**Exercise goal:** Exactly as they appear, output all of the records. Skip any images.

[Before and after images]
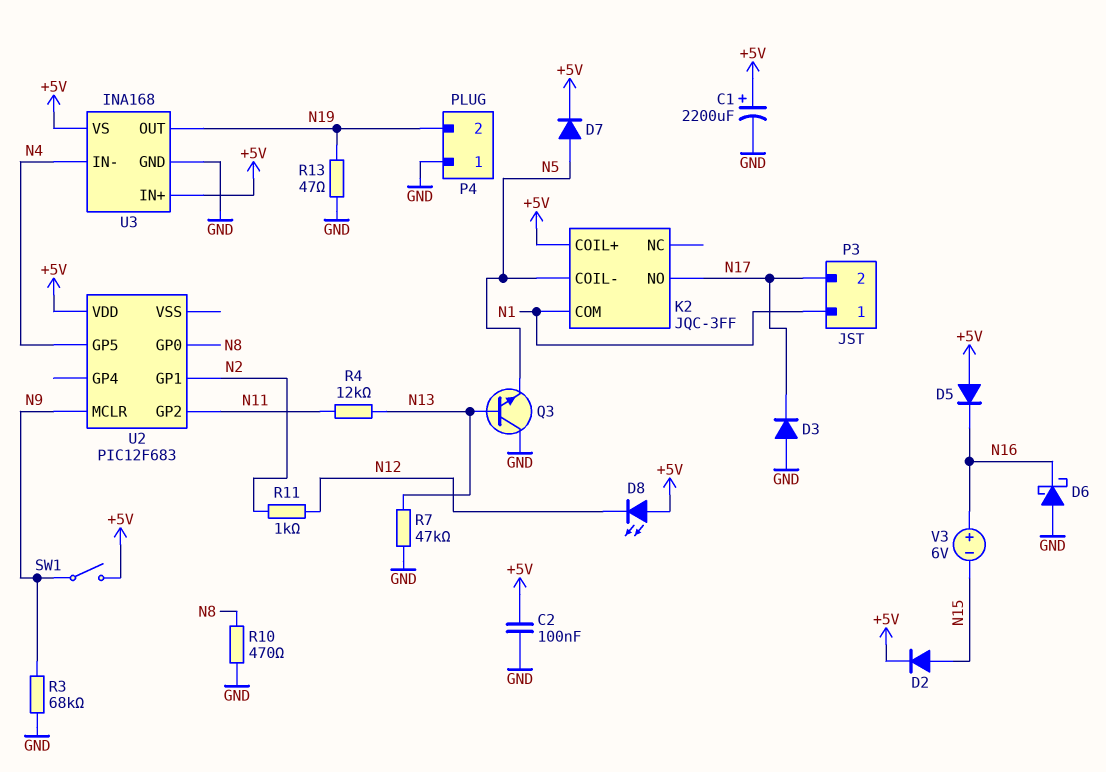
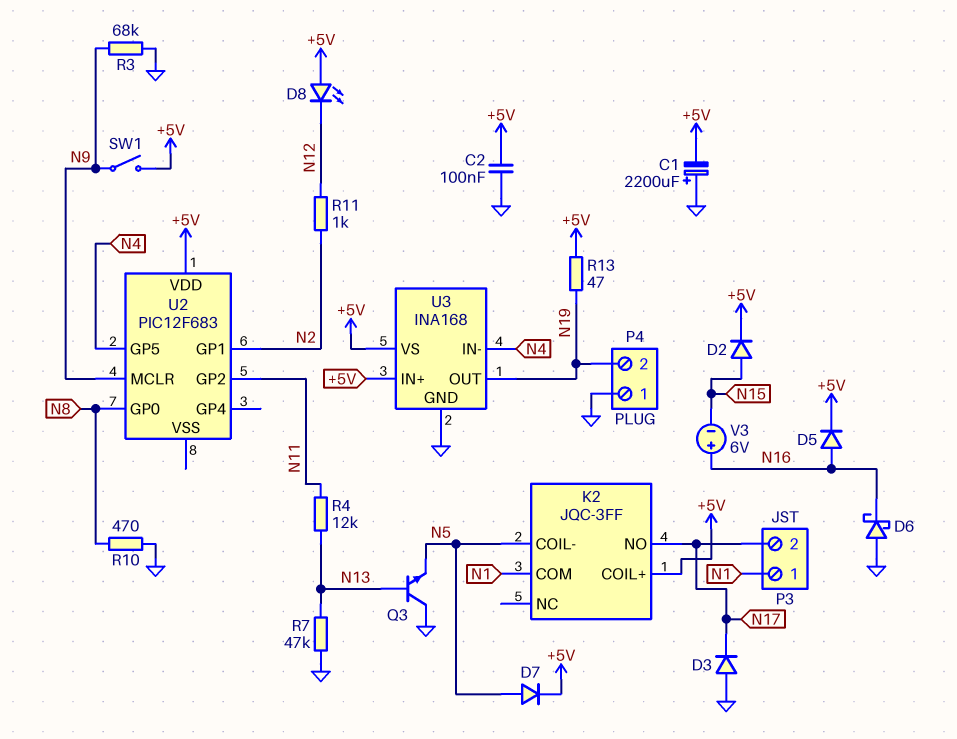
C1: 2200uF (plus +5V, minus GND) -> 2200uF (plus GND, minus +5V)
D5: diode (A +5V, K N16) -> diode (A N16, K +5V)
R13: 47 (GND, N19) -> 47 (+5V, N19)

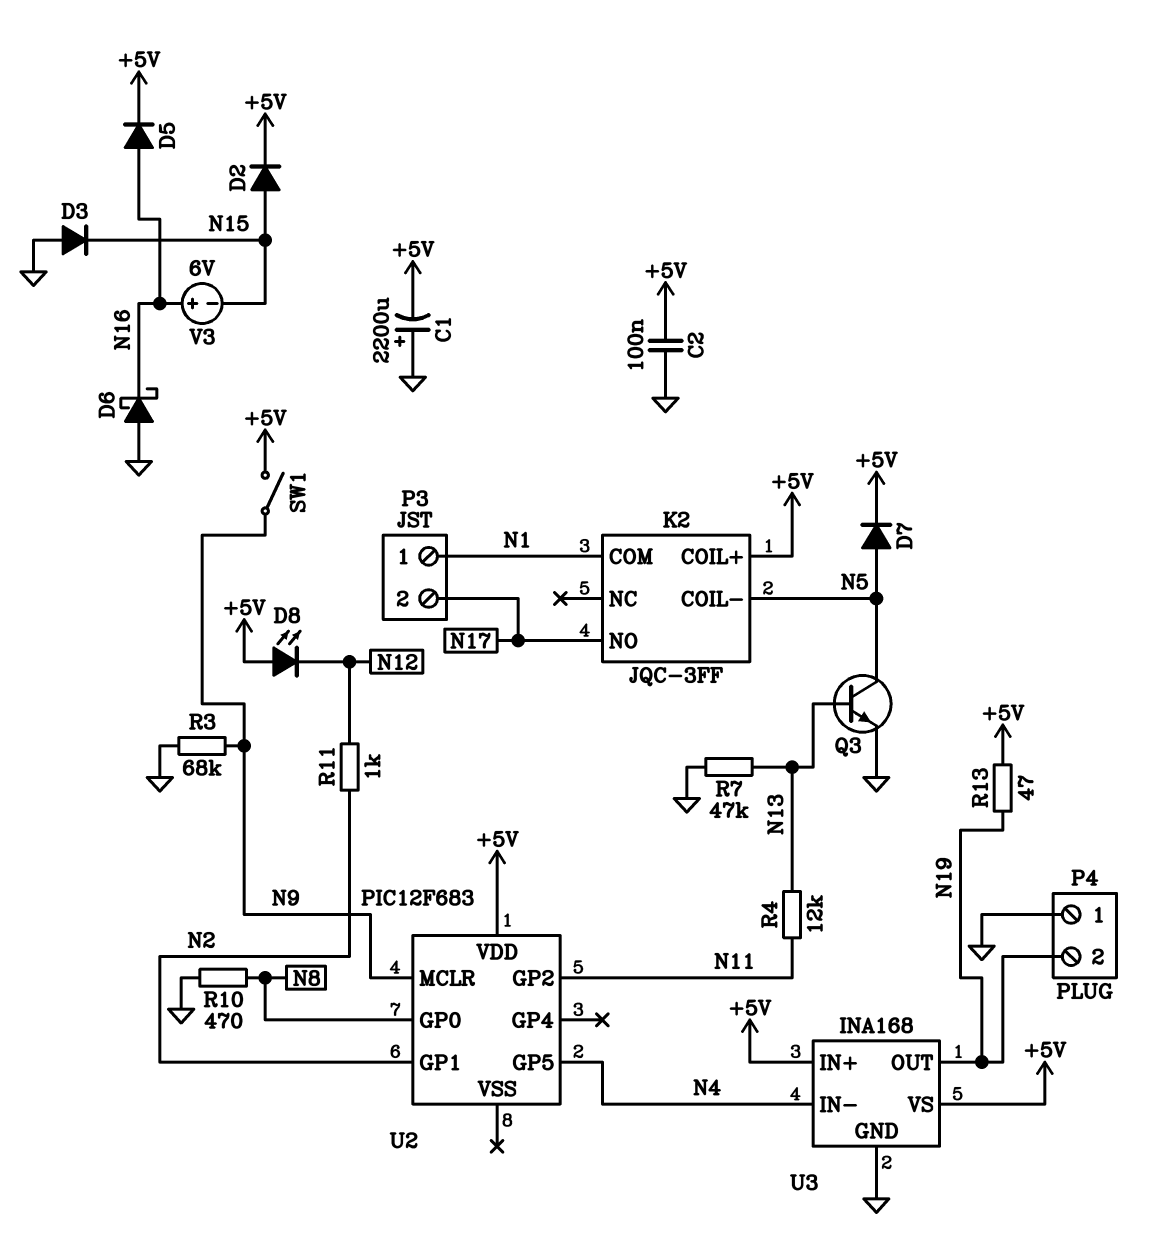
D3: diode (A GND, K N17) -> diode (A GND, K N15)
Q3: NPN (B N13, C GND, E N5) -> NPN (B N13, C N5, E GND)

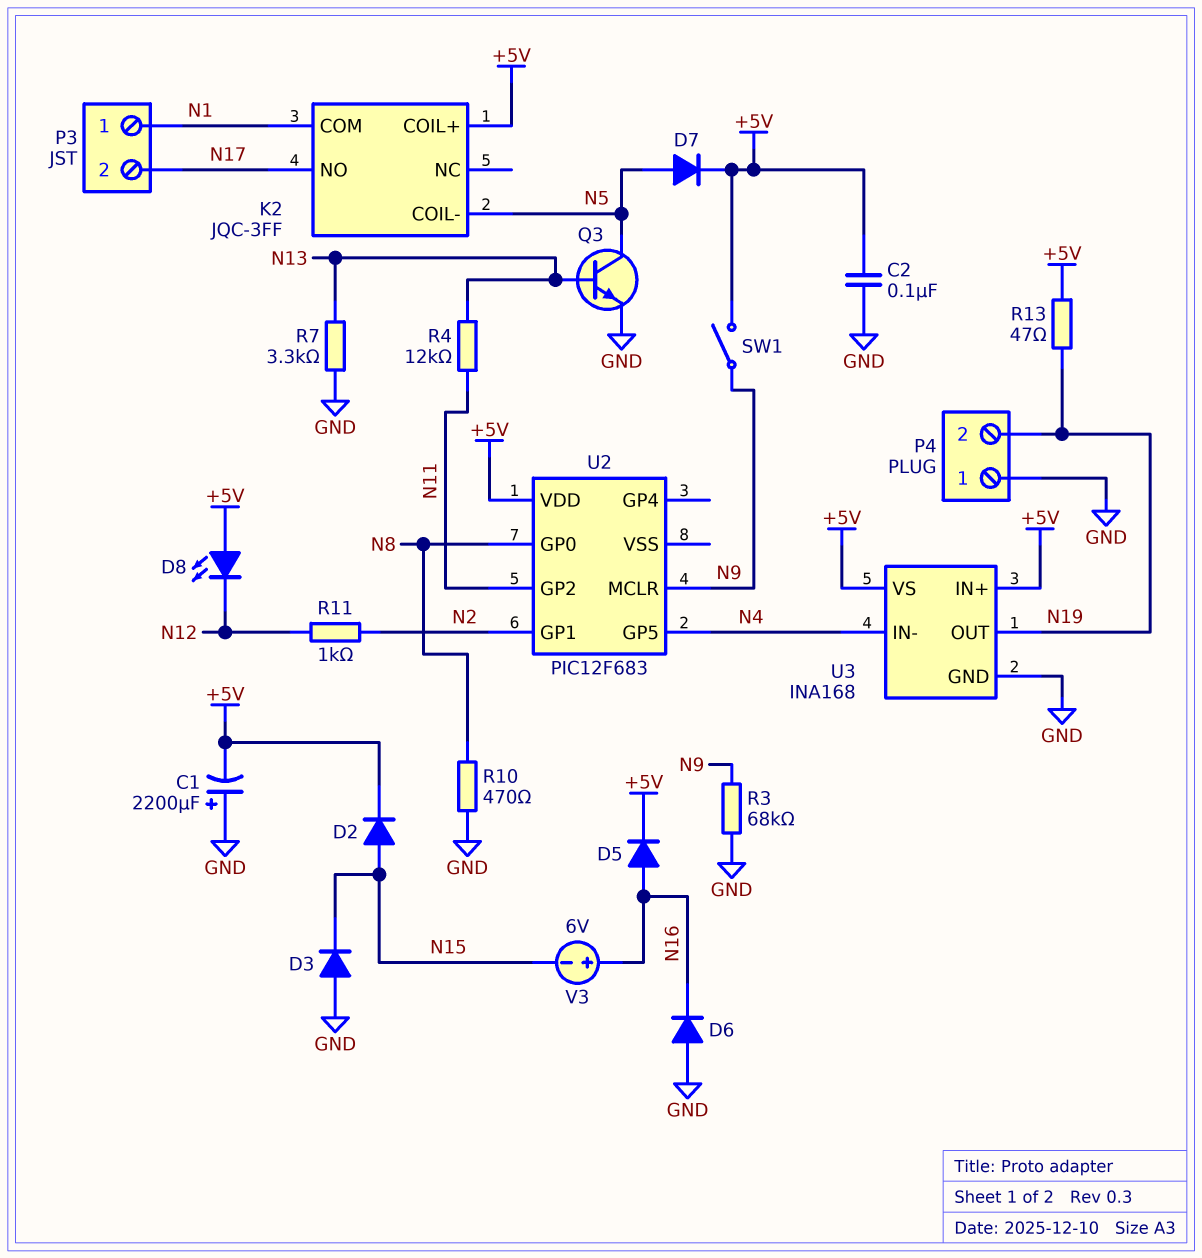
D6: schottky (A GND, K N16) -> diode (A GND, K N16)
R7: 47k (GND, N13) -> 3.3k (GND, N13)

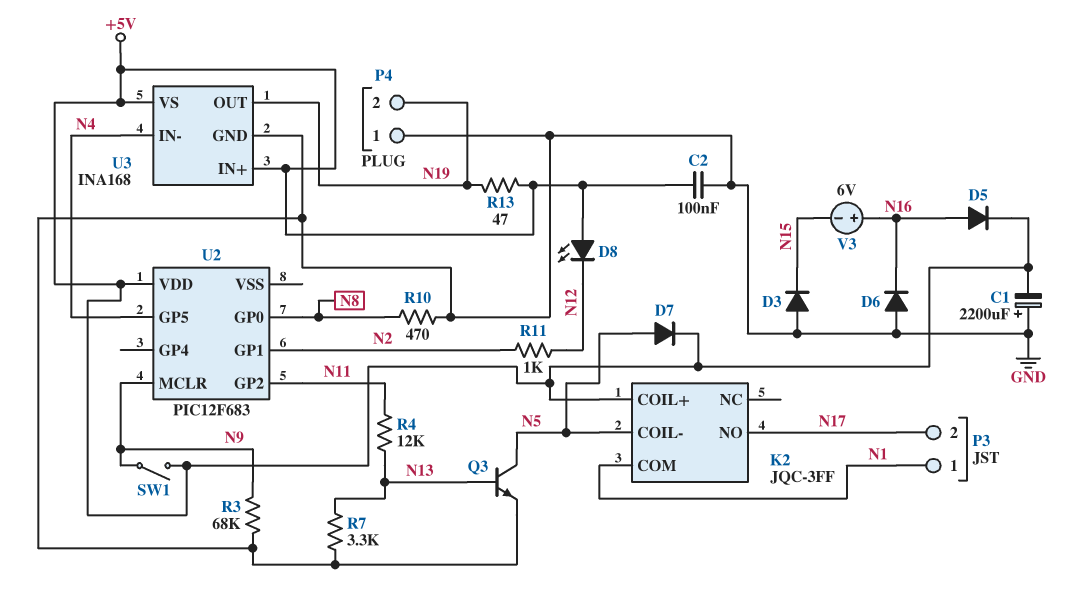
D2: diode (A N15, K +5V) -> none

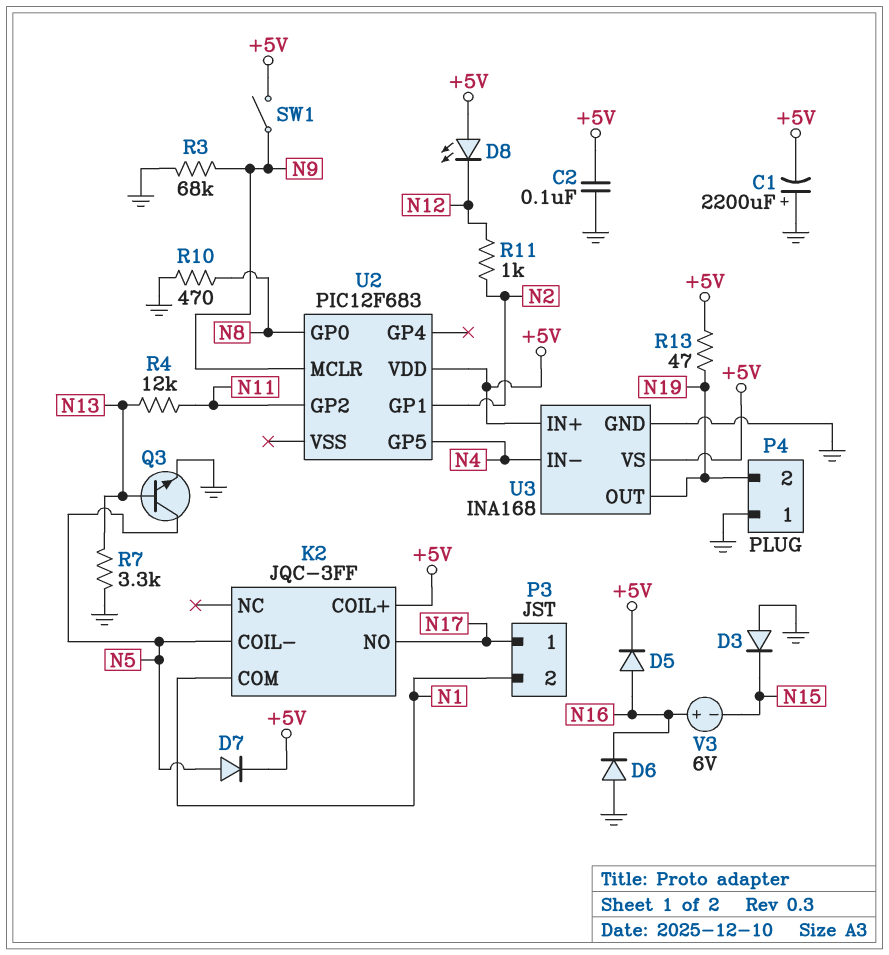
P3 pin 1: N1 -> N17
P3 pin 2: N17 -> N1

**Answer box:**
C1: 2200uF (plus +5V, minus GND) -> 2200uF (plus GND, minus +5V)
D5: diode (A +5V, K N16) -> diode (A N16, K +5V)
R13: 47 (GND, N19) -> 47 (+5V, N19)

D3: diode (A GND, K N17) -> diode (A GND, K N15)
Q3: NPN (B N13, C GND, E N5) -> NPN (B N13, C N5, E GND)

D6: schottky (A GND, K N16) -> diode (A GND, K N16)
R7: 47k (GND, N13) -> 3.3k (GND, N13)

D2: diode (A N15, K +5V) -> none

P3 pin 1: N1 -> N17
P3 pin 2: N17 -> N1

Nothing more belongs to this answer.